:: Problem to solve ::
For this task, copy the data that follows exactly, keeping every character.

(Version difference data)
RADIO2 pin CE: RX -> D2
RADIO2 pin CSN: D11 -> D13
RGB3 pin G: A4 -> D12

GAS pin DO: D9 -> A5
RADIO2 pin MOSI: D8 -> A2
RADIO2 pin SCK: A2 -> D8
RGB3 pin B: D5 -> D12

:: Answer space ::
RADIO2 pin CE: RX -> D2
RADIO2 pin CSN: D11 -> D13
RGB3 pin G: A4 -> D12

GAS pin DO: D9 -> A5
RADIO2 pin MOSI: D8 -> A2
RADIO2 pin SCK: A2 -> D8
RGB3 pin B: D5 -> D12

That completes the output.